THE DATA:
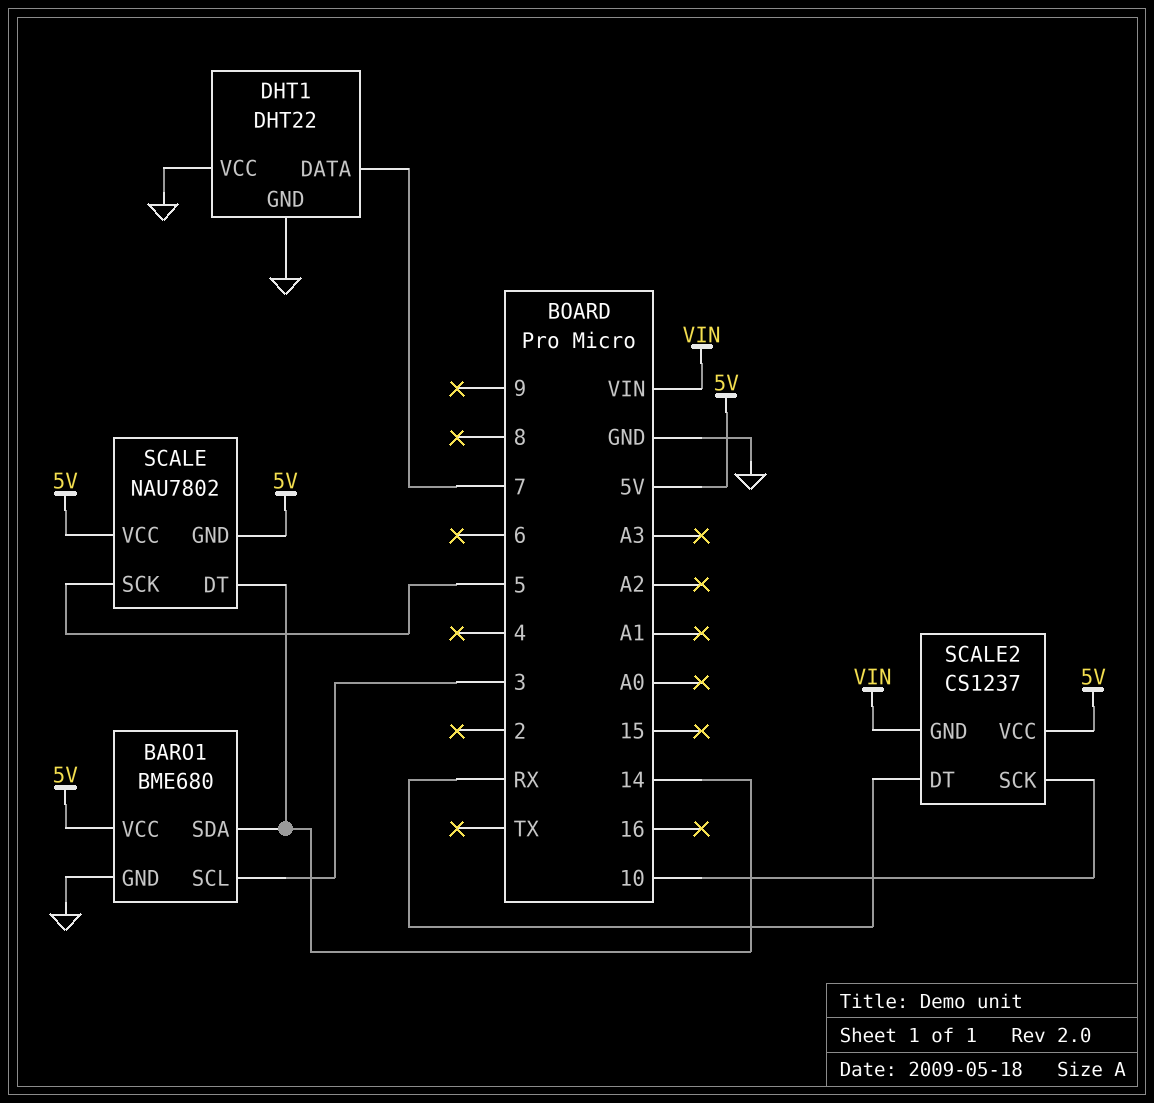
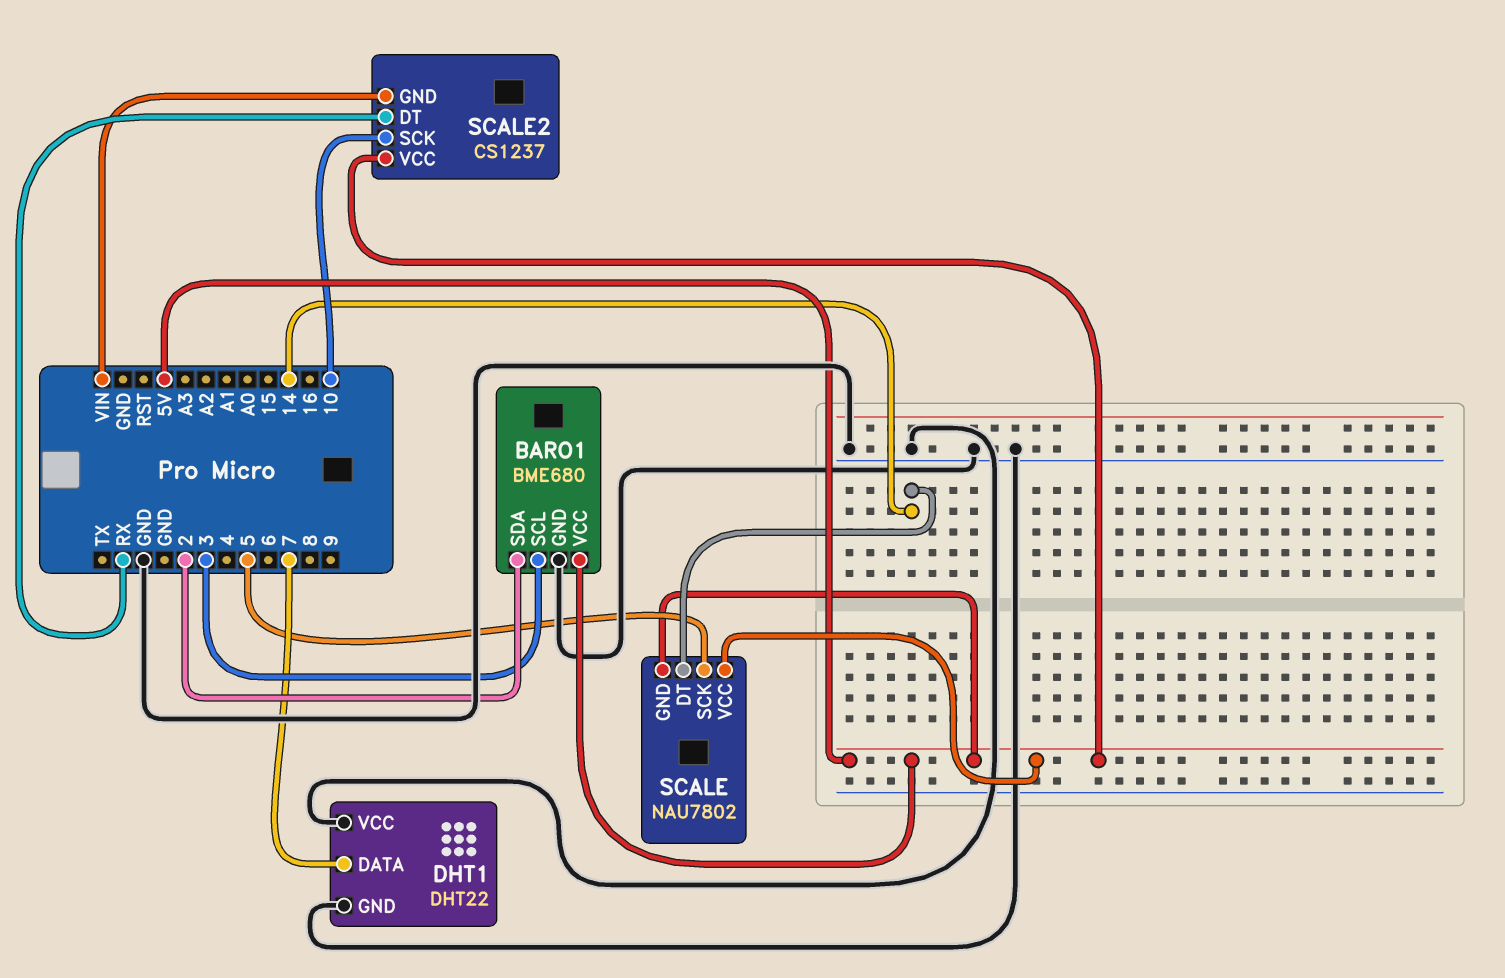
BARO1 pin SDA: 14 -> 2

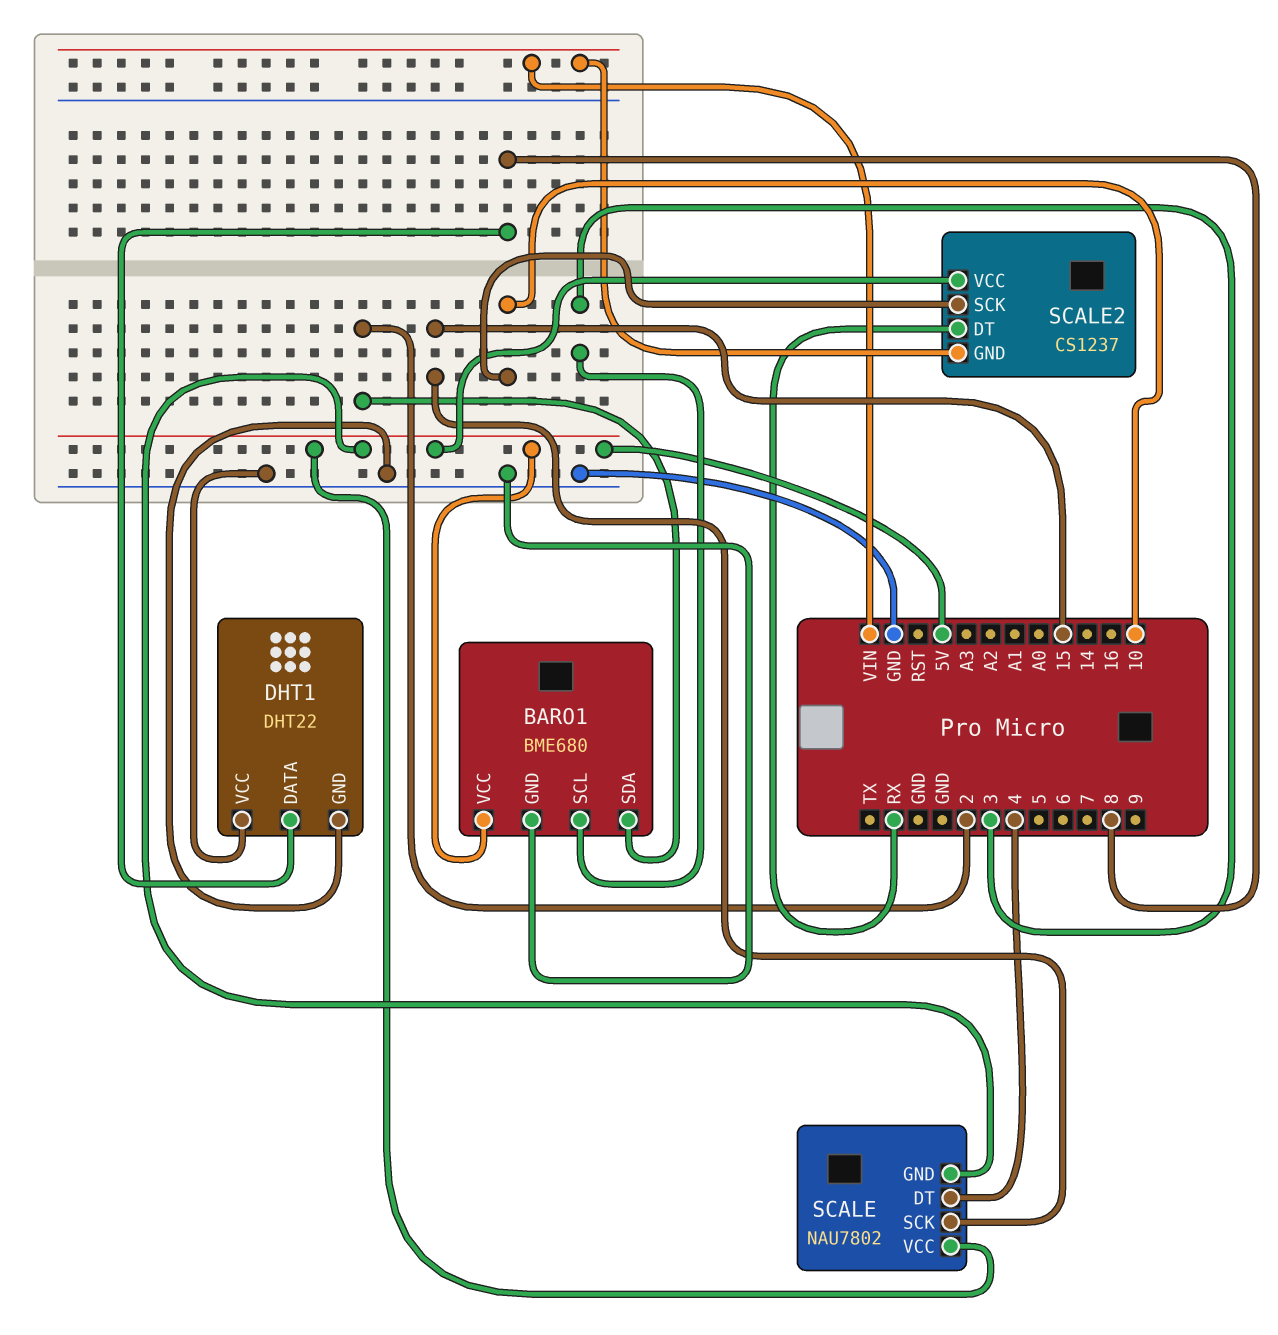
DHT1 pin DATA: 7 -> 8
SCALE pin DT: 14 -> 4
SCALE pin SCK: 5 -> 15

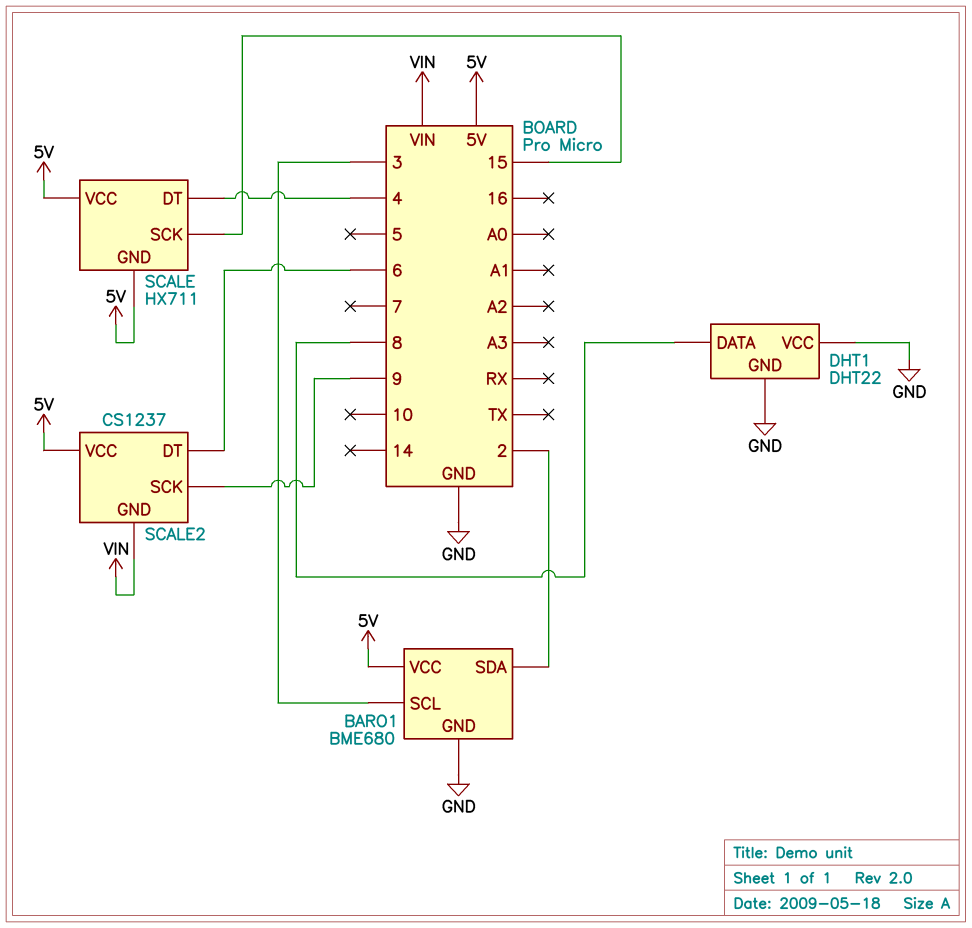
SCALE: NAU7802 -> HX711
SCALE2 pin DT: RX -> 6
SCALE2 pin SCK: 10 -> 9

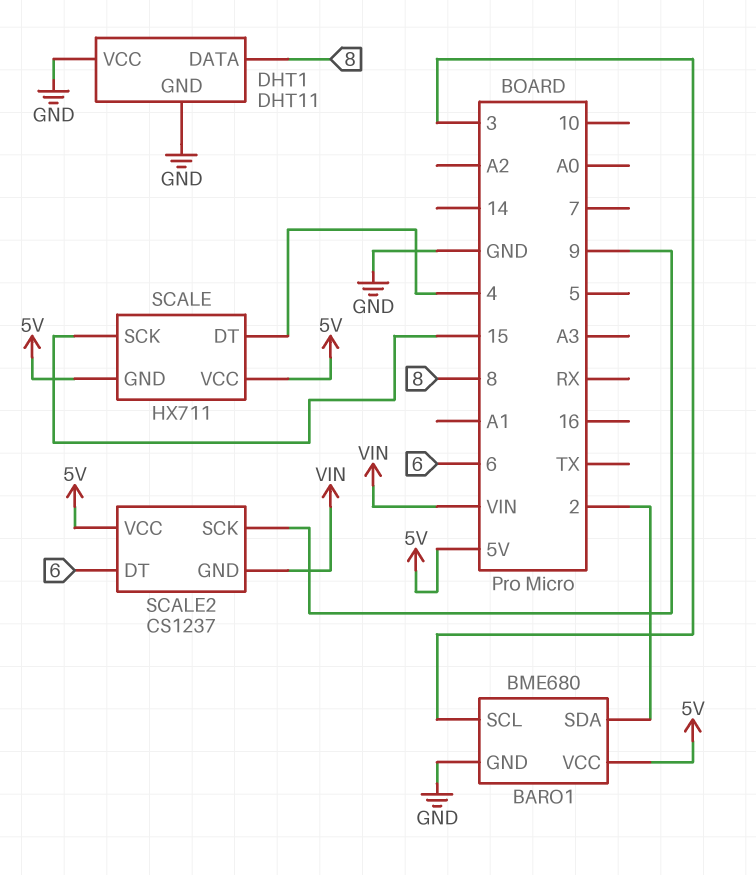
DHT1: DHT22 -> DHT11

DIRECTIONS FOR THIS TASK: Retype the data above in full, exactly as it stands, and skip any image.

OUTPUT:
BARO1 pin SDA: 14 -> 2

DHT1 pin DATA: 7 -> 8
SCALE pin DT: 14 -> 4
SCALE pin SCK: 5 -> 15

SCALE: NAU7802 -> HX711
SCALE2 pin DT: RX -> 6
SCALE2 pin SCK: 10 -> 9

DHT1: DHT22 -> DHT11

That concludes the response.